[Materials provided Boundary: Start]

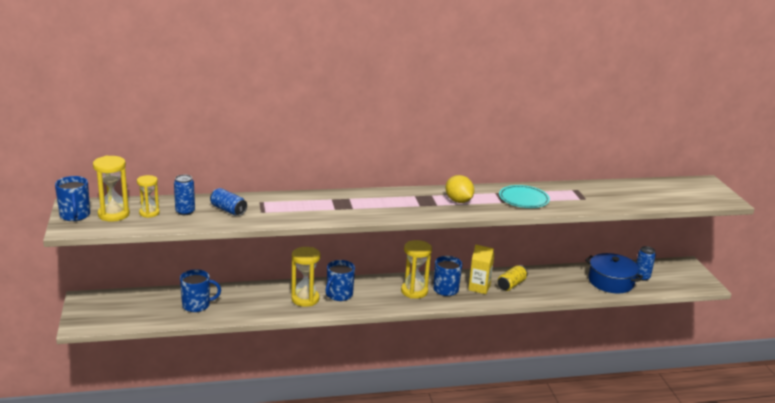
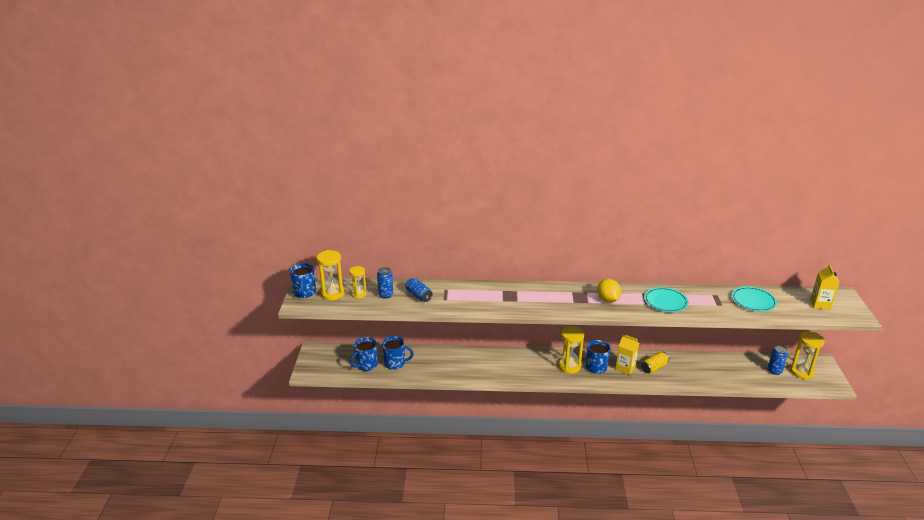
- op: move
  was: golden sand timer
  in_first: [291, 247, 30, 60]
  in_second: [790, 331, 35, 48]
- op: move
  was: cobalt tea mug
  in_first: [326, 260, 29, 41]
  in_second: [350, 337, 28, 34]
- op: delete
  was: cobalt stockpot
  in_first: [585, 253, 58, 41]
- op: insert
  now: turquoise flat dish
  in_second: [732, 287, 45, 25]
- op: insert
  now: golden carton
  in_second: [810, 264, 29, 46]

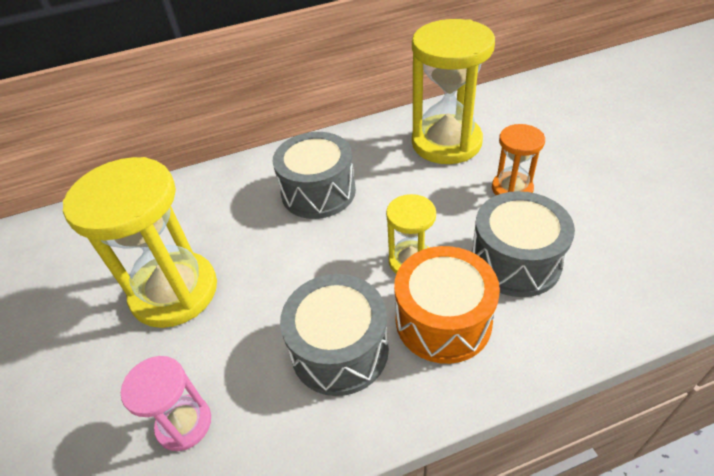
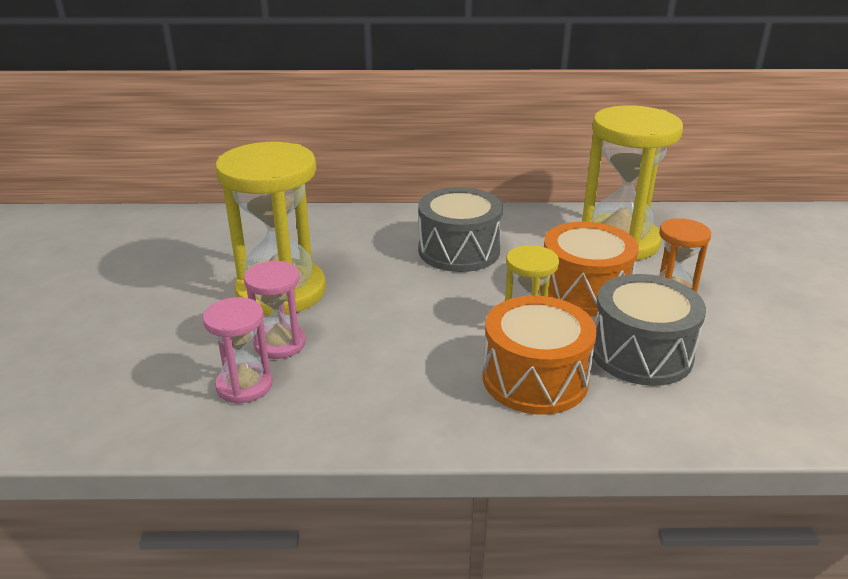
- op: delete
  was: ash-grey drum
  in_first: [280, 274, 109, 122]
- op: insert
  now: pink sand timer
  in_second: [244, 260, 62, 99]
- op: insert
  now: orange-coloured drum
  in_second: [540, 222, 99, 95]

[Materials provided Boundary: End]

__What to work on__:
Set down the data above verbatim, omitting every image.

__Written reply__:
- op: move
  was: golden sand timer
  in_first: [291, 247, 30, 60]
  in_second: [790, 331, 35, 48]
- op: move
  was: cobalt tea mug
  in_first: [326, 260, 29, 41]
  in_second: [350, 337, 28, 34]
- op: delete
  was: cobalt stockpot
  in_first: [585, 253, 58, 41]
- op: insert
  now: turquoise flat dish
  in_second: [732, 287, 45, 25]
- op: insert
  now: golden carton
  in_second: [810, 264, 29, 46]

- op: delete
  was: ash-grey drum
  in_first: [280, 274, 109, 122]
- op: insert
  now: pink sand timer
  in_second: [244, 260, 62, 99]
- op: insert
  now: orange-coloured drum
  in_second: [540, 222, 99, 95]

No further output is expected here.